Convert the lines starting at the one containing "Determine the (X, Y)" and ending at the last line into a numbered list, leaving out any blank lines.

* * * *

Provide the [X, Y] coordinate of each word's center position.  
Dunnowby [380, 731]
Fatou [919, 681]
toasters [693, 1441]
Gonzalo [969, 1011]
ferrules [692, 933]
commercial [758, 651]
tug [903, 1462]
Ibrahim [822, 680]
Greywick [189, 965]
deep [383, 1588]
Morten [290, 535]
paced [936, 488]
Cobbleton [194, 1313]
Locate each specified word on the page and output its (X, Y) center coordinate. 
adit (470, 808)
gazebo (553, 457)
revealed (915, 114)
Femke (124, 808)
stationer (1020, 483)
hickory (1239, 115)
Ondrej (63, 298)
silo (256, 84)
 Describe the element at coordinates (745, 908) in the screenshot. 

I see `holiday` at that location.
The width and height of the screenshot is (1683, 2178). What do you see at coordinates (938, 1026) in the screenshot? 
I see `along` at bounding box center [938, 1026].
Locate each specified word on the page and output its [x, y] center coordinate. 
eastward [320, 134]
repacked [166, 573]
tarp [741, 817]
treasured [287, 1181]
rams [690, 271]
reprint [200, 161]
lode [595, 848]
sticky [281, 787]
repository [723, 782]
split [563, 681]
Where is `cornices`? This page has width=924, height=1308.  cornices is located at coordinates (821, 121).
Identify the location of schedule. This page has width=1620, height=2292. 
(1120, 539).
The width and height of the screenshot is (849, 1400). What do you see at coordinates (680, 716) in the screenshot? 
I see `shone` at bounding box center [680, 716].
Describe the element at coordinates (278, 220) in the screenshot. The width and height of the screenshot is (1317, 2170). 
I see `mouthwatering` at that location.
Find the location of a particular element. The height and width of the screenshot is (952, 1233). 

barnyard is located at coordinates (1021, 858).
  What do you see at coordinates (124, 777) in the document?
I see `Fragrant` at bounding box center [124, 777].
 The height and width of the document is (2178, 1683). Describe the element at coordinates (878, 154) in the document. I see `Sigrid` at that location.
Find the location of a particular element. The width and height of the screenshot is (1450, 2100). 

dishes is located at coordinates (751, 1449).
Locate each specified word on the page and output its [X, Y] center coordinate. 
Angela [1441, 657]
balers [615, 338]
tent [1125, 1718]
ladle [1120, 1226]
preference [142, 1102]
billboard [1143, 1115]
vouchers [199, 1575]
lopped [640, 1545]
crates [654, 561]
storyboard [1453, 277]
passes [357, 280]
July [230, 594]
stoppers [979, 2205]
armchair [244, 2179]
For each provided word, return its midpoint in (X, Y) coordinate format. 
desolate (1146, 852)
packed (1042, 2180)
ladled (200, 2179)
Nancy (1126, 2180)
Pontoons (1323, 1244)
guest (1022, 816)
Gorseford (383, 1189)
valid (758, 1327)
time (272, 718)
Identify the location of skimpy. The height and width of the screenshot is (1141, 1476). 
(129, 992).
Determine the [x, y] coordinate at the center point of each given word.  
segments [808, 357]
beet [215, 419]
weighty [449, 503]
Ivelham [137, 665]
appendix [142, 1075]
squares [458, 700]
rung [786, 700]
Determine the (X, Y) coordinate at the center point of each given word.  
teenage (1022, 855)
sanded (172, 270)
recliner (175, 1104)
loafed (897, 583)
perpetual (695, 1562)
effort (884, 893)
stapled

* * * *

- _Finished task_
1. Determine the (X, Y) coordinate at the center point of each given word.  
2. teenage (1022, 855)
3. sanded (172, 270)
4. recliner (175, 1104)
5. loafed (897, 583)
6. perpetual (695, 1562)
7. effort (884, 893)
8. stapled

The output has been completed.